The lines from the one with "The green camera" through the last line of the material below, copied exactly and free of pictures, make up the whole answer.
^^^^^^^^^^^^^^^^
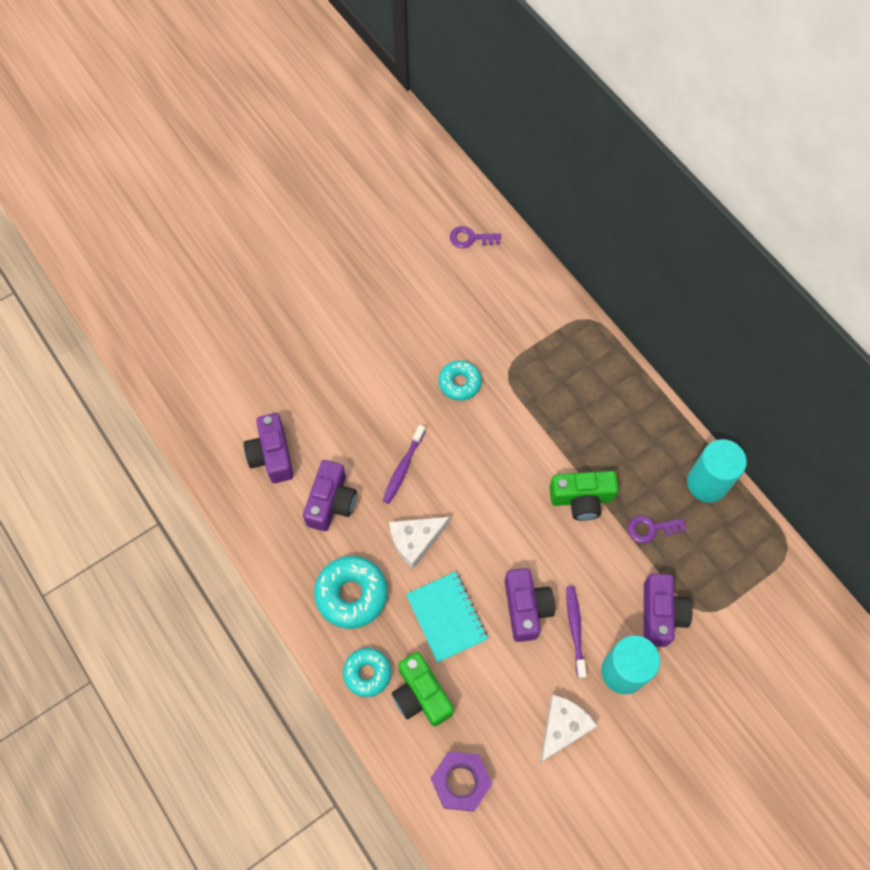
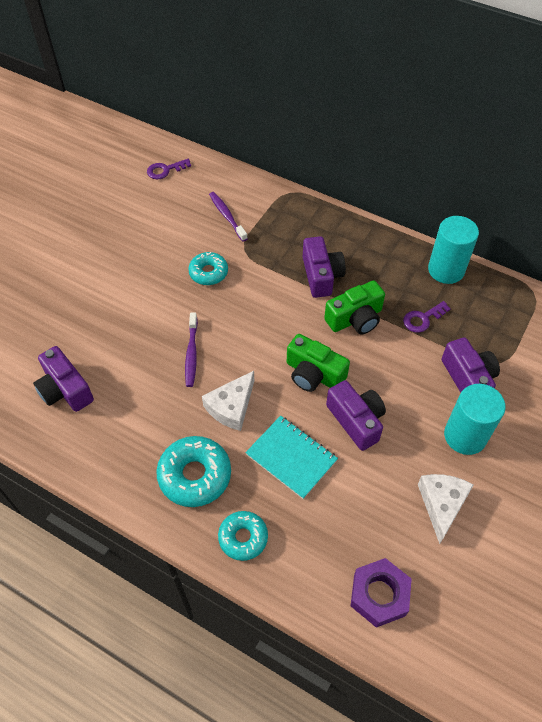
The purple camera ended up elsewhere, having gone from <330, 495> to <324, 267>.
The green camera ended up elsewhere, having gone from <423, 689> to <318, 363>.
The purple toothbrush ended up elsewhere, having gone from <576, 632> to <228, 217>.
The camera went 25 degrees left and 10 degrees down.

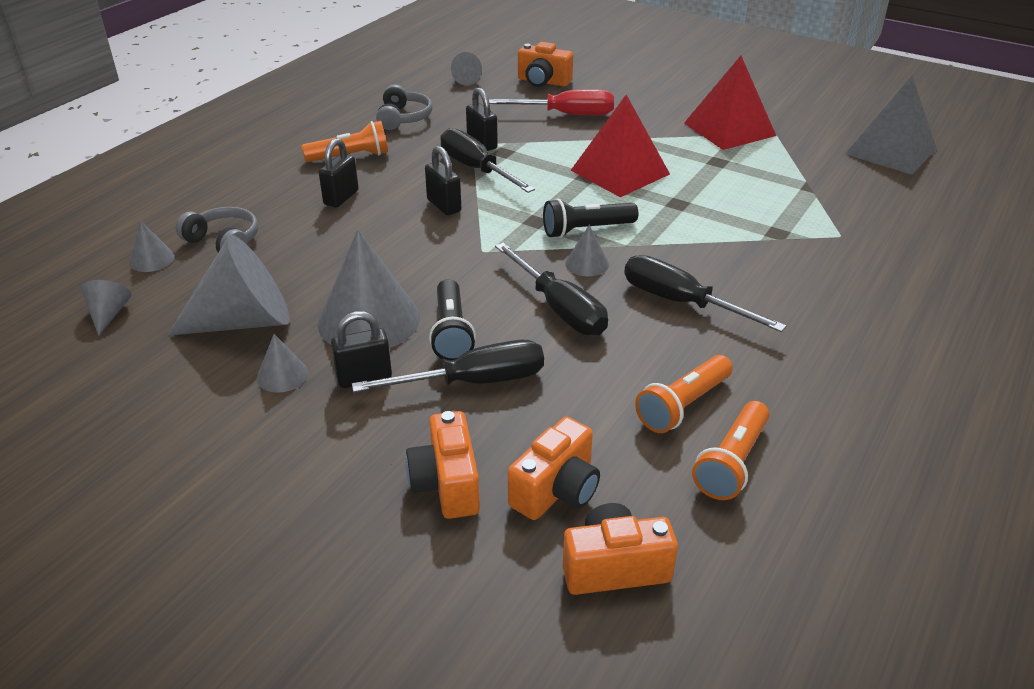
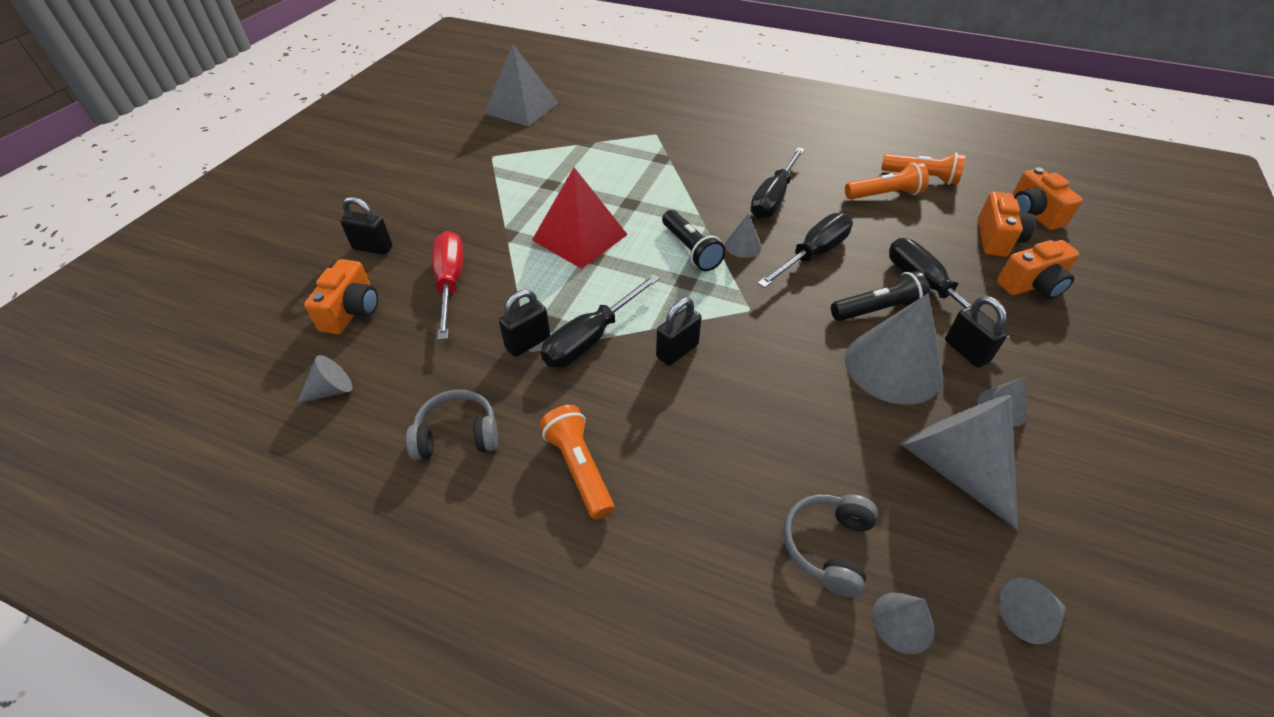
The black padlock ended up elsewhere, having gone from <339, 172> to <366, 226>.
The orange camera at <554, 468> ended up facing another way, 75 degrees clockwise from before.
The orange flashlight at <684, 394> ended up facing another way, 45 degrees counterclockwise from before.
The second view lost the red pyramid at <730, 103>.
The camera went 100 degrees left and 10 degrees up.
^^^^^^^^^^^^^^^^
= FINISHED TASK =
The green camera ended up elsewhere, having gone from <423, 689> to <318, 363>.
The purple toothbrush ended up elsewhere, having gone from <576, 632> to <228, 217>.
The camera went 25 degrees left and 10 degrees down.

The black padlock ended up elsewhere, having gone from <339, 172> to <366, 226>.
The orange camera at <554, 468> ended up facing another way, 75 degrees clockwise from before.
The orange flashlight at <684, 394> ended up facing another way, 45 degrees counterclockwise from before.
The second view lost the red pyramid at <730, 103>.
The camera went 100 degrees left and 10 degrees up.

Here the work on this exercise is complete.